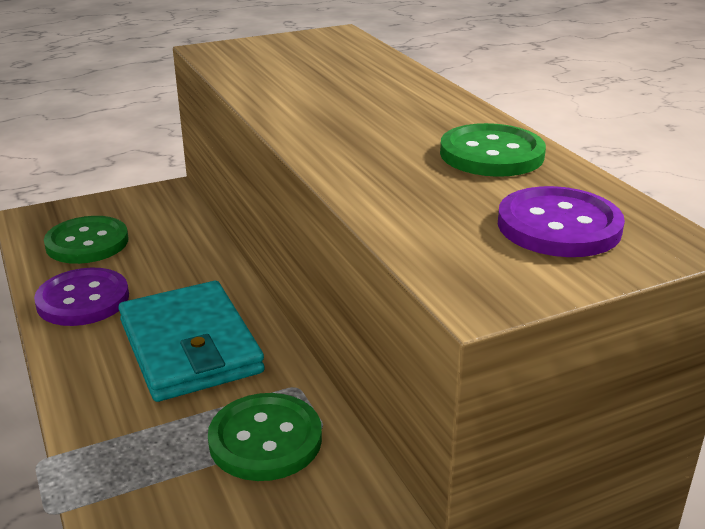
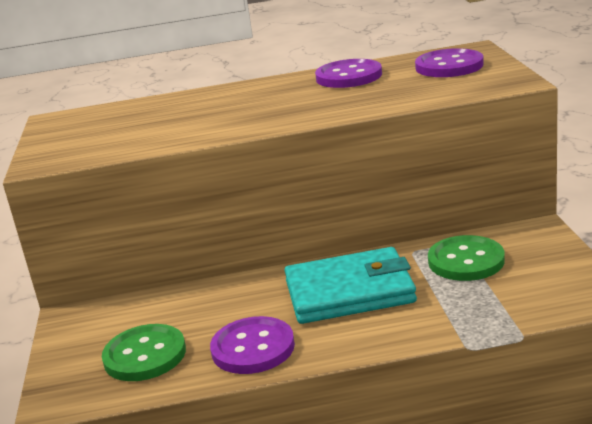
camera: 70 degrees left, 5 degrees down
green button [440,123,546,177] -> purple button [315,59,382,88]

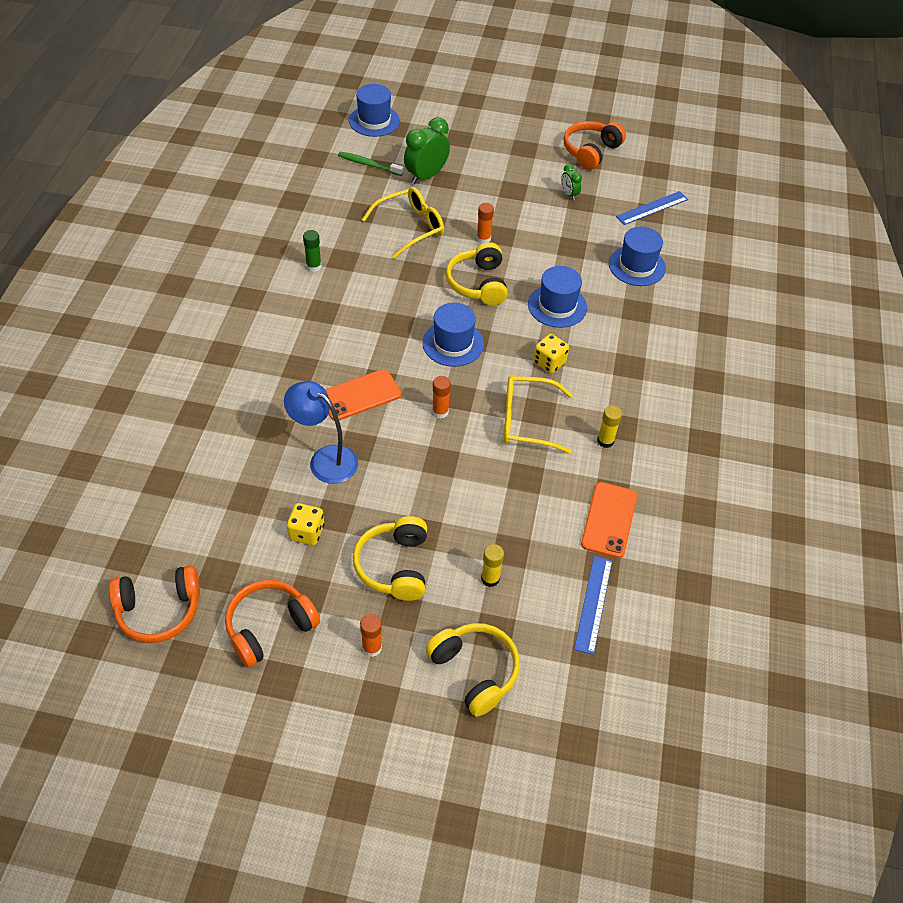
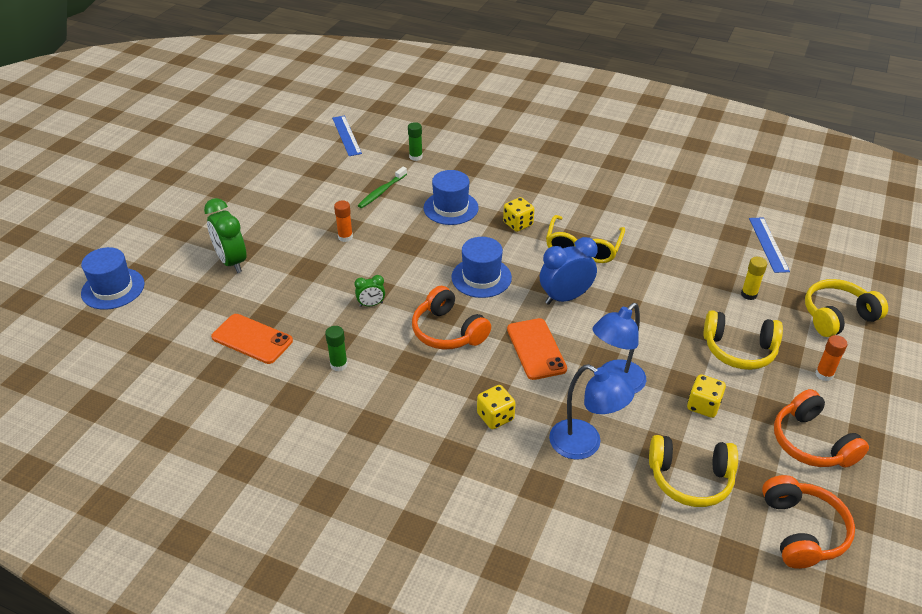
camera: 75 degrees left, 10 degrees down
green toothbrush [338,152,403,176] -> green toothbrush moved to [358,167,407,208]
yellow glasses [362,187,444,259] -> none
orange glue stick [432,376,451,419] -> blue clock [540,237,598,305]
yellow headphones [446,242,508,306] -> yellow headphones moved to [649,435,738,507]
green clock [561,164,582,200] -> green clock moved to [354,275,385,307]
orange headphones [563,121,626,170] -> orange headphones moved to [412,286,491,350]
blue ruler [574,556,612,655] -> blue ruler turned 60 degrees clockwise [749,217,790,273]
orange phone [581,482,637,558] -> orange phone moved to [211,314,293,364]
yellow glue stick [597,405,622,448] -> none
blue hat [609,227,666,286] -> green glue stick [408,122,423,161]
none -> yellow dice [477,385,515,429]
none -> blue lamp [549,364,635,459]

> _Your assignment_: Exactly reproduce the lines of the entries above, from the one containing "orange headphones [563,121,626,170]" to the very last, and no others.

> _Solution to this task_:
orange headphones [563,121,626,170] -> orange headphones moved to [412,286,491,350]
blue ruler [574,556,612,655] -> blue ruler turned 60 degrees clockwise [749,217,790,273]
orange phone [581,482,637,558] -> orange phone moved to [211,314,293,364]
yellow glue stick [597,405,622,448] -> none
blue hat [609,227,666,286] -> green glue stick [408,122,423,161]
none -> yellow dice [477,385,515,429]
none -> blue lamp [549,364,635,459]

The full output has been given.